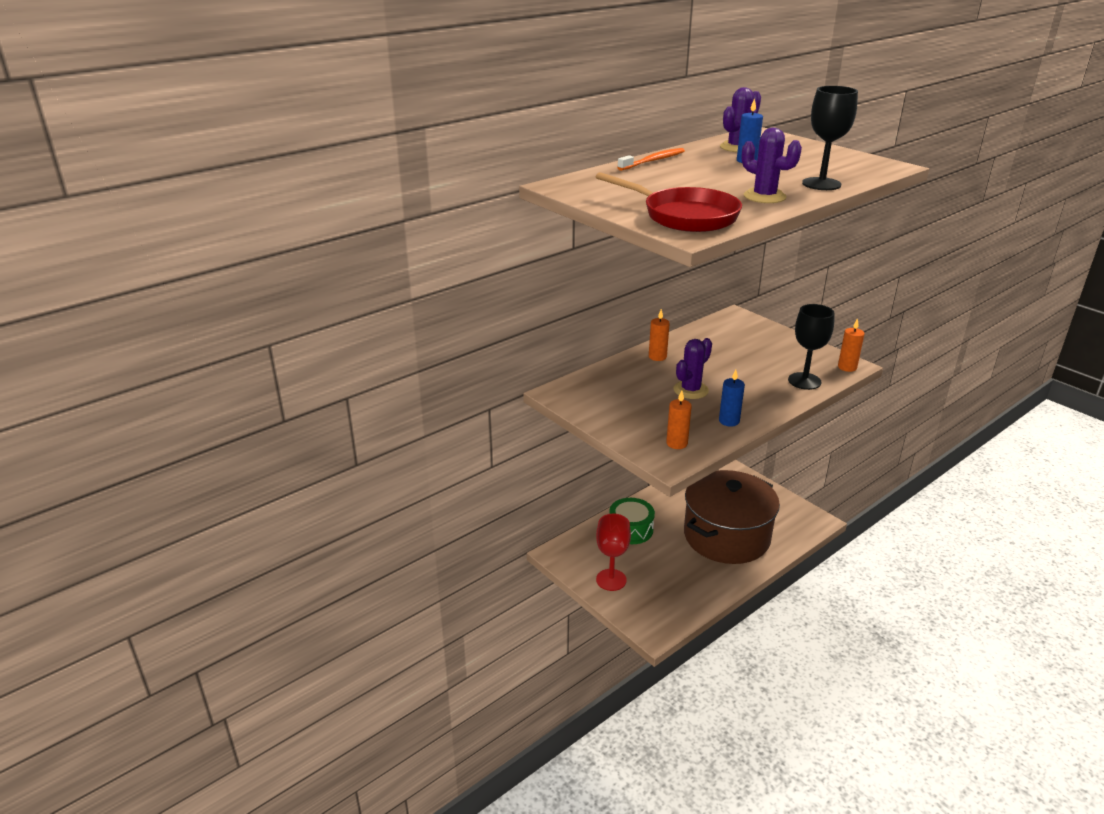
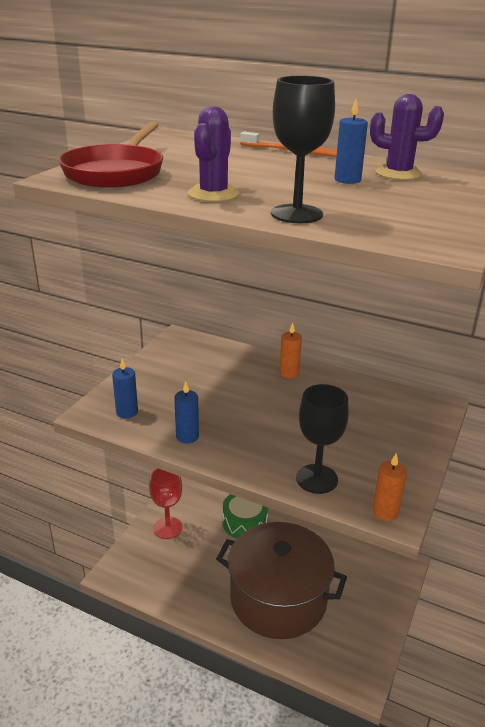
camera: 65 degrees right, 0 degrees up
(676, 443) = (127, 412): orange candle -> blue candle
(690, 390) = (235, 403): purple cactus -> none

Task statement: Write out again, exactly as they appear above, the lines from the one containing "(676, 443) = (127, 412): orange" to the final line, and only those.

Task result:
(676, 443) = (127, 412): orange candle -> blue candle
(690, 390) = (235, 403): purple cactus -> none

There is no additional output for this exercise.